-- Description of the task --
Extract every line of the data that contains the string "kern", matching case exactly.

-- The input --
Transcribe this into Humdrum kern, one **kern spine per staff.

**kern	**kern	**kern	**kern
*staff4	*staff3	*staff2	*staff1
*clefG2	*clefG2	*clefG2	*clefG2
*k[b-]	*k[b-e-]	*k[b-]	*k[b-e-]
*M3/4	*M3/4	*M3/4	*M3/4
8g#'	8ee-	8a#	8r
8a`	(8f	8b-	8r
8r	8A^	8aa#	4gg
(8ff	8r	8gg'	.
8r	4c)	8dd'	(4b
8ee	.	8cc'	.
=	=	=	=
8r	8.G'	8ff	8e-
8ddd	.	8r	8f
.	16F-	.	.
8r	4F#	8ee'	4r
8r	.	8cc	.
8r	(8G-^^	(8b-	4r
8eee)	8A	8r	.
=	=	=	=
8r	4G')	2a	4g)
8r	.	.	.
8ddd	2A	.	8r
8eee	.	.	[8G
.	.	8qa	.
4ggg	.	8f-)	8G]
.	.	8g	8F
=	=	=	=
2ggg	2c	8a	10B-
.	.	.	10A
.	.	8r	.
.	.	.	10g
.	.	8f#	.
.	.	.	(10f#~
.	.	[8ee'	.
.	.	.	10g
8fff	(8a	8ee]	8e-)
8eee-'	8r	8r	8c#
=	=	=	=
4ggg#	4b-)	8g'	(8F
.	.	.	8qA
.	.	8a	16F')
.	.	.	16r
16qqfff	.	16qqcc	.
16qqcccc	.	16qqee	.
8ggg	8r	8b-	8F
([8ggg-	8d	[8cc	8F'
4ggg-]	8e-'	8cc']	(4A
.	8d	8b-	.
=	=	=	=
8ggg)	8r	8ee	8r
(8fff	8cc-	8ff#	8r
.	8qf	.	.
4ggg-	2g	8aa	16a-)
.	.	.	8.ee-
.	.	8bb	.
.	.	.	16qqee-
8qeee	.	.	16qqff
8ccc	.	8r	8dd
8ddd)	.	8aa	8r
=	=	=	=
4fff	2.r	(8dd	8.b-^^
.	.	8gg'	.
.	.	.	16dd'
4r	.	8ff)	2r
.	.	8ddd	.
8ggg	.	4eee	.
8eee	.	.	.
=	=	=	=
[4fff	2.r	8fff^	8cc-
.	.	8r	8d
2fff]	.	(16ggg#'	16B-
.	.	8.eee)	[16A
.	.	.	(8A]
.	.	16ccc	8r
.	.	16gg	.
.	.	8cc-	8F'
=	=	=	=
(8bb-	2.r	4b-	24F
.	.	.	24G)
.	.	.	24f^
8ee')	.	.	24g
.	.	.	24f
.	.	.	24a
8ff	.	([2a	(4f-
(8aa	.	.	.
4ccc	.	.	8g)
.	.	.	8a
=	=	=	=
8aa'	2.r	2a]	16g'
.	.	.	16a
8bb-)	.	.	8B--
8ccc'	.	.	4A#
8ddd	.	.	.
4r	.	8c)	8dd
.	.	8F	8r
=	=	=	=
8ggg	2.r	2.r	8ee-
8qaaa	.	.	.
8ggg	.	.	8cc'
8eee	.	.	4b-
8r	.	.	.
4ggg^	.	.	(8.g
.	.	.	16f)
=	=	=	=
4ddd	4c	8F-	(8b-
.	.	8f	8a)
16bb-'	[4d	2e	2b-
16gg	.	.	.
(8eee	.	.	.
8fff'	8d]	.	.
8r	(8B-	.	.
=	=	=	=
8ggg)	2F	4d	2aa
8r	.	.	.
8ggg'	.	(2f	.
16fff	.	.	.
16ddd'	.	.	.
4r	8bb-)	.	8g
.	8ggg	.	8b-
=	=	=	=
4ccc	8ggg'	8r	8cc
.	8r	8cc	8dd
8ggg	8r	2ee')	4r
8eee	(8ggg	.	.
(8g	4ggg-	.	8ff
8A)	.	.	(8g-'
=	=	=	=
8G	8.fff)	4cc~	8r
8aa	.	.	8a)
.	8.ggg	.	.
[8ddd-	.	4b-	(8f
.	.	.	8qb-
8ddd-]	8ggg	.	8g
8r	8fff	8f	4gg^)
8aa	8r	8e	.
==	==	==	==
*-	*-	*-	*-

-- Task result --
Transcribe this into Humdrum kern, one **kern spine per staff.
**kern	**kern	**kern	**kern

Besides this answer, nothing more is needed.